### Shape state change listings
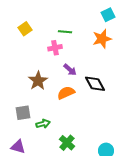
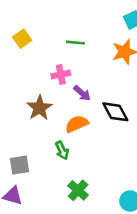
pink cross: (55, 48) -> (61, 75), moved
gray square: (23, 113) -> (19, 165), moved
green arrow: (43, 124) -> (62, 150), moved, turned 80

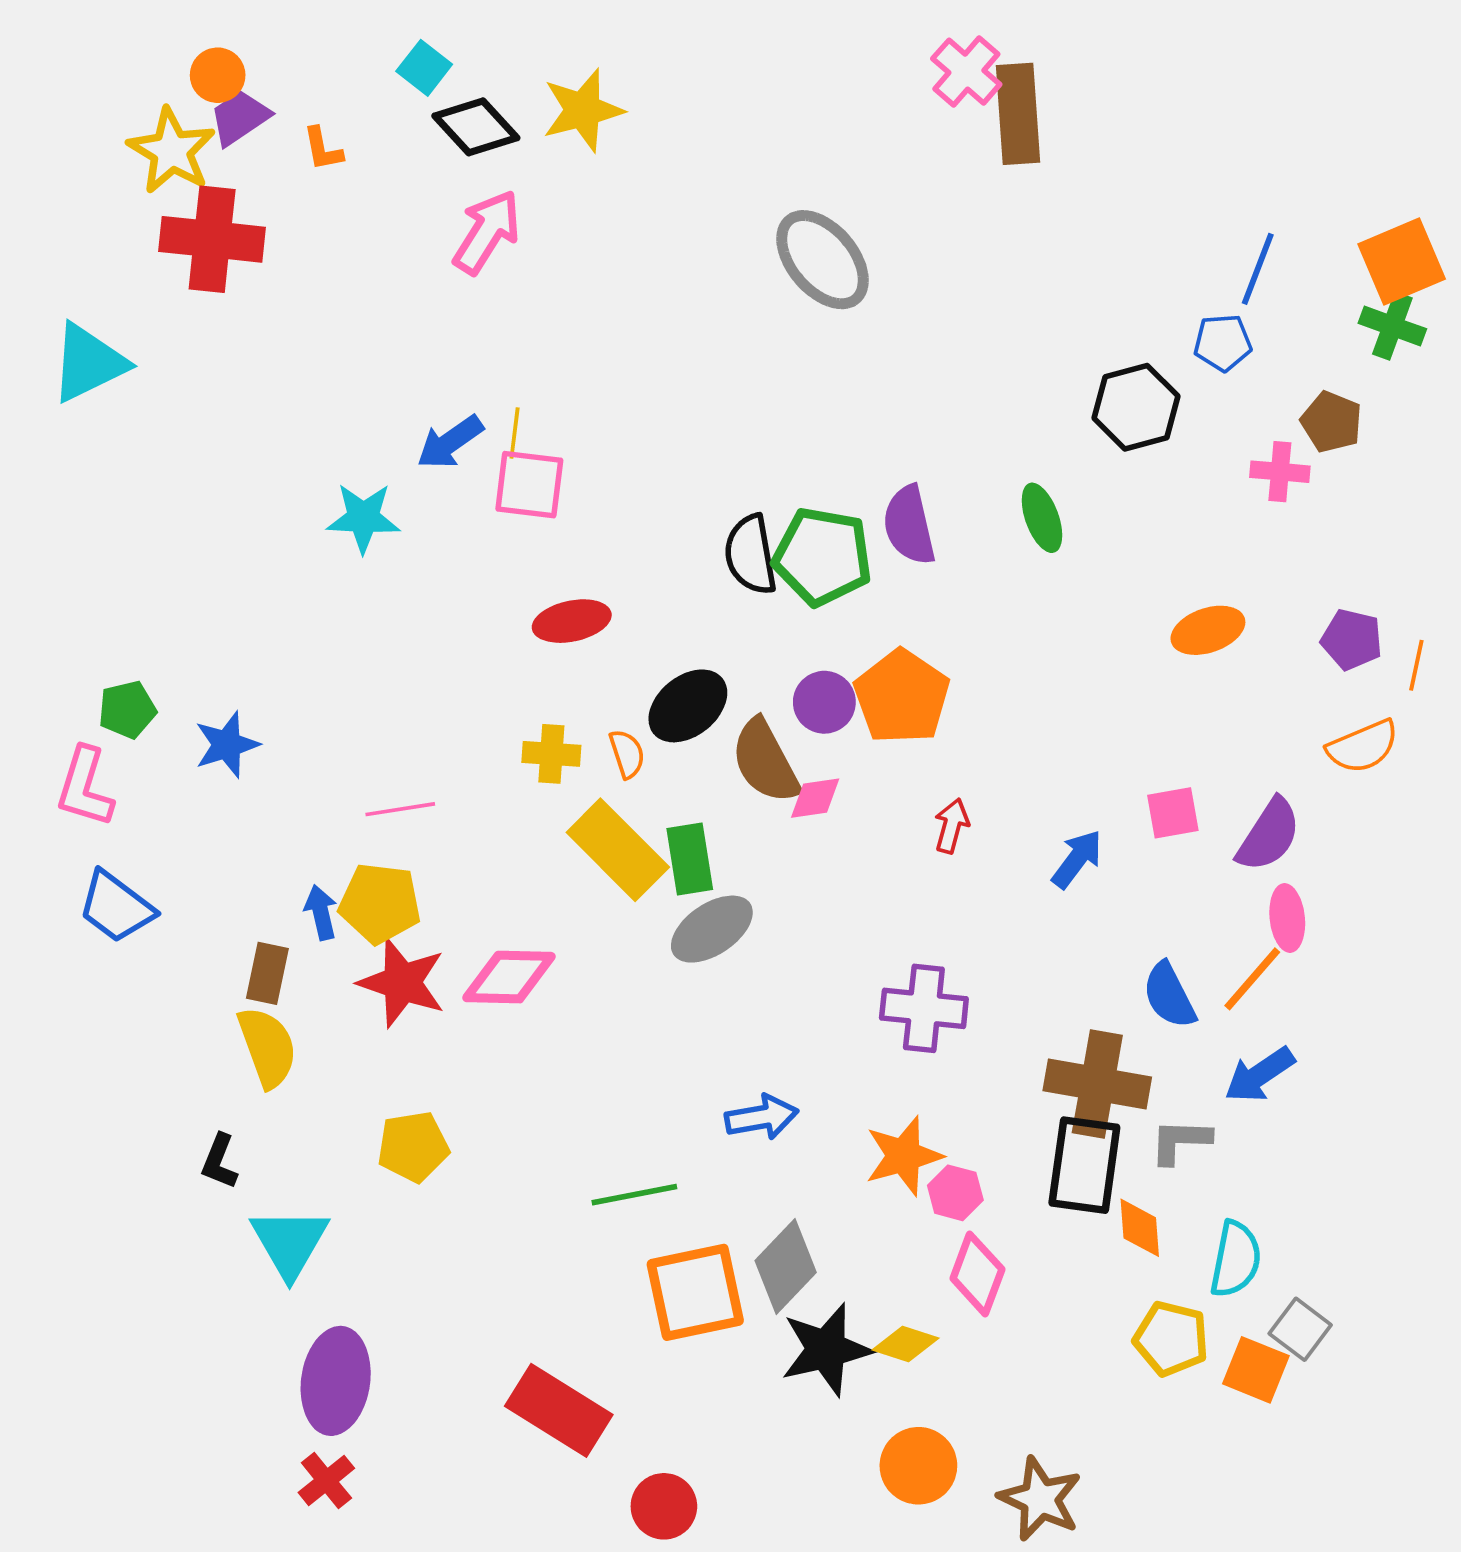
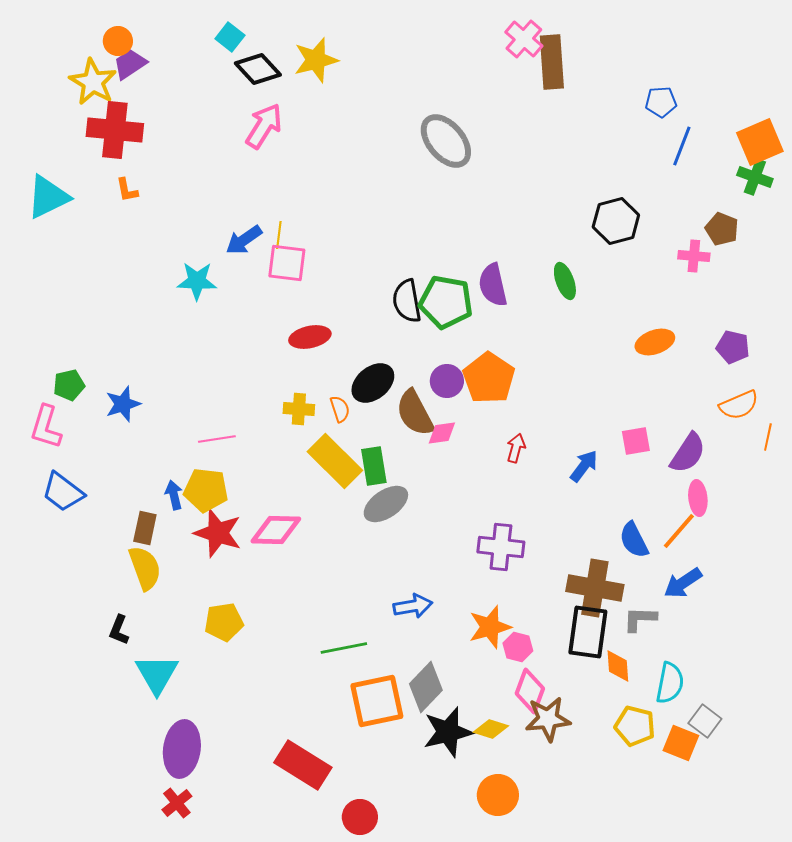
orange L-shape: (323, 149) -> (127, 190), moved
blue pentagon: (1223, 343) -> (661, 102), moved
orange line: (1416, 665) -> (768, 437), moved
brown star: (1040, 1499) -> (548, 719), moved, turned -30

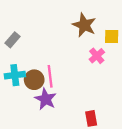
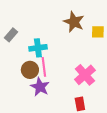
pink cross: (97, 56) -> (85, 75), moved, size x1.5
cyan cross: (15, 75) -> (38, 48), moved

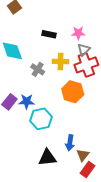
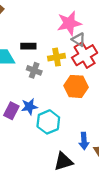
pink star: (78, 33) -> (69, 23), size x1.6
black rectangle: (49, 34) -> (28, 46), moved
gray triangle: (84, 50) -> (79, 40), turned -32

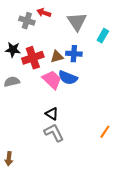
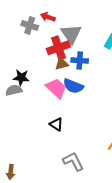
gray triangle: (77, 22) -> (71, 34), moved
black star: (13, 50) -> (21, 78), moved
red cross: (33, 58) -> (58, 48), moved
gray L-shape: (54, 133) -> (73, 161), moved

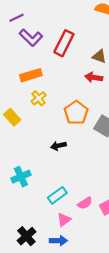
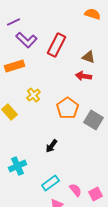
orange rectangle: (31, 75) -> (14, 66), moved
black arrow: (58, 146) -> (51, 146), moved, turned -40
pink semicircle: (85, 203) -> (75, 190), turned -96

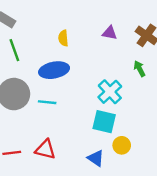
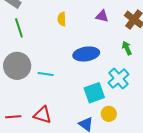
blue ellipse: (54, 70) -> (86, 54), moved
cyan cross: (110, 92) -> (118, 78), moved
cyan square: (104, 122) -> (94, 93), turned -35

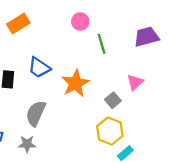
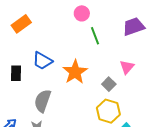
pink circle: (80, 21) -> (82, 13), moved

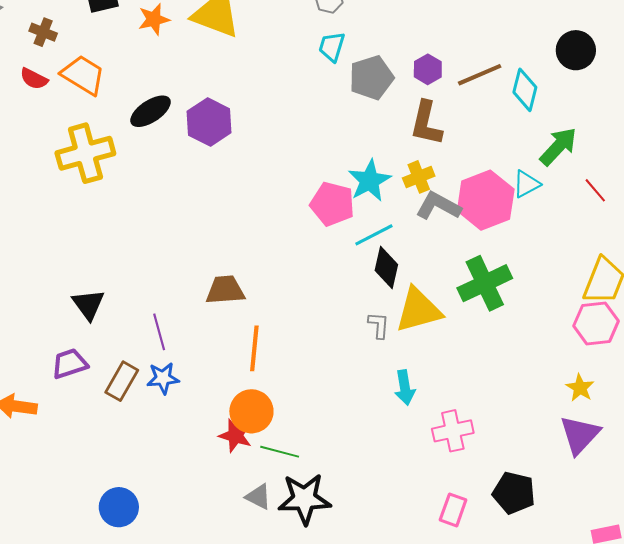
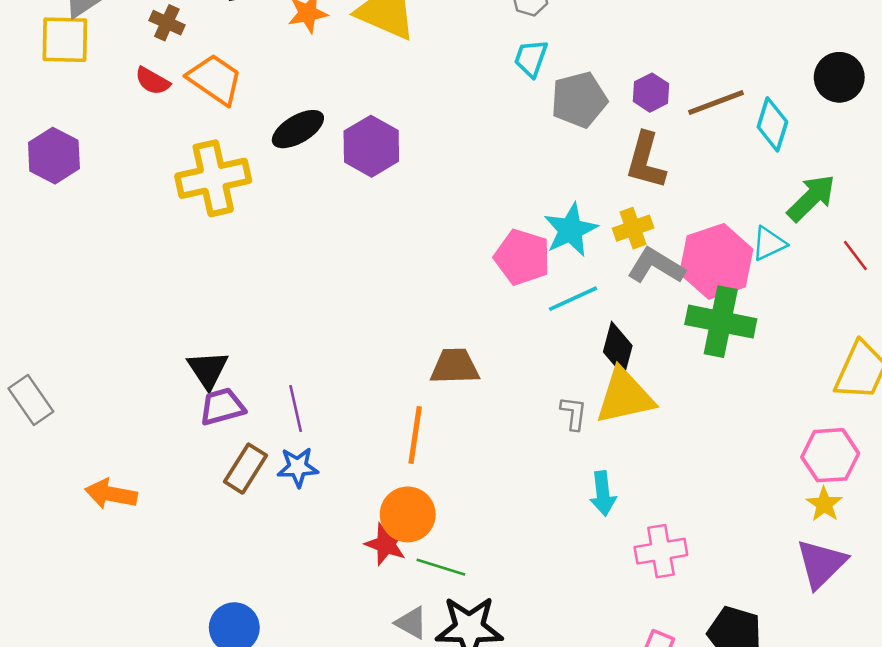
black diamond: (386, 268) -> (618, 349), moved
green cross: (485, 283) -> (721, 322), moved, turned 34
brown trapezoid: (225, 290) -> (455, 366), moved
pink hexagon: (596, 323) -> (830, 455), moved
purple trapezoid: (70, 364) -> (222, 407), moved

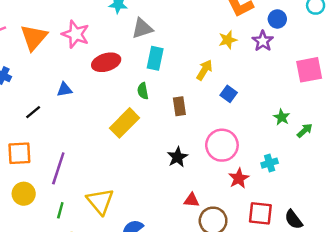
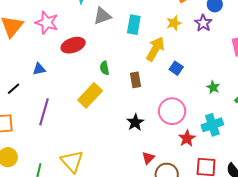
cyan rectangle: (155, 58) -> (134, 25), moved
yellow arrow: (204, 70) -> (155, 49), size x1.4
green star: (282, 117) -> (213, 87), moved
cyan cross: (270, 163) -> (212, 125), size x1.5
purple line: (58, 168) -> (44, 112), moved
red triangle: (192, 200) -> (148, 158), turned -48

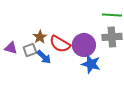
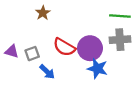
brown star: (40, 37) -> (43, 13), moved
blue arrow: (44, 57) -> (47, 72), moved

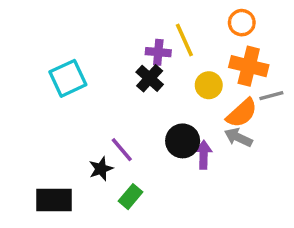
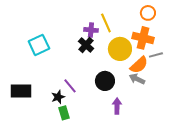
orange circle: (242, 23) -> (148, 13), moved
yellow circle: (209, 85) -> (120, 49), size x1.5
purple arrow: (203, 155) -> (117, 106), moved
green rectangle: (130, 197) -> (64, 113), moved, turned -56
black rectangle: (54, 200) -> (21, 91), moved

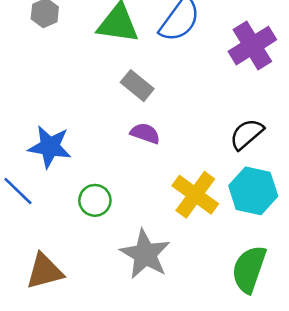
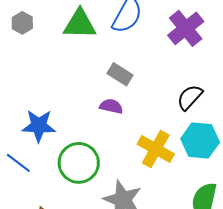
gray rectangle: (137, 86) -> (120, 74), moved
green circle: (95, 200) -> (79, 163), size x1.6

### Assigned task
Show every line from the entries that includes the word "blue".

### Exercise result
blue pentagon: (1223, 343) -> (661, 102), moved
blue ellipse: (54, 70) -> (86, 54), moved
blue arrow: (44, 57) -> (47, 72), moved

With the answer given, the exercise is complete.